Before-and-after object listings:
↓

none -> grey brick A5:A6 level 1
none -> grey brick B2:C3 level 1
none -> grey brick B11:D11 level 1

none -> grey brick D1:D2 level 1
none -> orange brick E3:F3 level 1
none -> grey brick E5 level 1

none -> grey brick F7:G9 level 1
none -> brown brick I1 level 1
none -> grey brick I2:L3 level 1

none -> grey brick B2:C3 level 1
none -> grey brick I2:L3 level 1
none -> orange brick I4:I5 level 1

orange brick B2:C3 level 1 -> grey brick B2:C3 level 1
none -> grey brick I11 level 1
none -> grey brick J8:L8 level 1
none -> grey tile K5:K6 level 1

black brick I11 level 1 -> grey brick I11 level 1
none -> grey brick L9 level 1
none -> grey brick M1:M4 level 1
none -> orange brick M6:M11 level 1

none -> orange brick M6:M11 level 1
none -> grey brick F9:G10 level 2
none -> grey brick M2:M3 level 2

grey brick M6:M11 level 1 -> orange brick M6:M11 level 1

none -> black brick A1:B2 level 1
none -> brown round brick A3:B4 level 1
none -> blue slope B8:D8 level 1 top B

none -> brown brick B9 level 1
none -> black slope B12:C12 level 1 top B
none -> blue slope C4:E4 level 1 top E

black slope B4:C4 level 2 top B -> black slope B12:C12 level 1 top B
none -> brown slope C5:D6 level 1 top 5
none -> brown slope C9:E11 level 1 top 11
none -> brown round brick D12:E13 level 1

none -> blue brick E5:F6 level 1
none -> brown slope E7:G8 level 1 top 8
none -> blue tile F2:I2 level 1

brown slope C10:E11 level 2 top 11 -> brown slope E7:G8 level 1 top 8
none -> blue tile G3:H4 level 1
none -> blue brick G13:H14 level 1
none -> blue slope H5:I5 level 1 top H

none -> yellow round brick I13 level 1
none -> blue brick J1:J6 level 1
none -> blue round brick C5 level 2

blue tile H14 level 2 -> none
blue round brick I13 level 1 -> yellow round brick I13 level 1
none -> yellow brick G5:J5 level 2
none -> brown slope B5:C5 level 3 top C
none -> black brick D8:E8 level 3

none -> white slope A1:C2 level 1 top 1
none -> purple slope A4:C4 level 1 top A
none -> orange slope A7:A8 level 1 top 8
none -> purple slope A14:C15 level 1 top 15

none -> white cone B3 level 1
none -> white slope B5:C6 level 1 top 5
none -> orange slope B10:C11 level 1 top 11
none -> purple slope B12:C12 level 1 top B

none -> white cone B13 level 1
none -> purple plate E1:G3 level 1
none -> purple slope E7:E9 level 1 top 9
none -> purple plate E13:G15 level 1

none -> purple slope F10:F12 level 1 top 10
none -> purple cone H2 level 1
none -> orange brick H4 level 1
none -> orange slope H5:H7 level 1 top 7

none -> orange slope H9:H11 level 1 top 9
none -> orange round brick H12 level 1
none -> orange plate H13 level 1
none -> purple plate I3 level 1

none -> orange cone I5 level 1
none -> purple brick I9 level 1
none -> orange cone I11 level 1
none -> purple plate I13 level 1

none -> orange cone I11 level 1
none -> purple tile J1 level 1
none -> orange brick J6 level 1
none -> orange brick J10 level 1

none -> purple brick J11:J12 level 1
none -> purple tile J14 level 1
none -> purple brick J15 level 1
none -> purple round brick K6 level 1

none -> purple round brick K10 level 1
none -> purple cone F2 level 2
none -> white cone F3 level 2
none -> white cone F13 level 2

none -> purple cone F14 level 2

↑

WHAT NEEDS TO BE DONE: Copy out the lines above exactly, beginning at the one that contains "none -> purple slope B12:C12 level 1 top B" and ending at the one that contains "none -> orange brick J6 level 1".

RESULT OF THIS EXERCISE:
none -> purple slope B12:C12 level 1 top B

none -> white cone B13 level 1
none -> purple plate E1:G3 level 1
none -> purple slope E7:E9 level 1 top 9
none -> purple plate E13:G15 level 1

none -> purple slope F10:F12 level 1 top 10
none -> purple cone H2 level 1
none -> orange brick H4 level 1
none -> orange slope H5:H7 level 1 top 7

none -> orange slope H9:H11 level 1 top 9
none -> orange round brick H12 level 1
none -> orange plate H13 level 1
none -> purple plate I3 level 1

none -> orange cone I5 level 1
none -> purple brick I9 level 1
none -> orange cone I11 level 1
none -> purple plate I13 level 1

none -> orange cone I11 level 1
none -> purple tile J1 level 1
none -> orange brick J6 level 1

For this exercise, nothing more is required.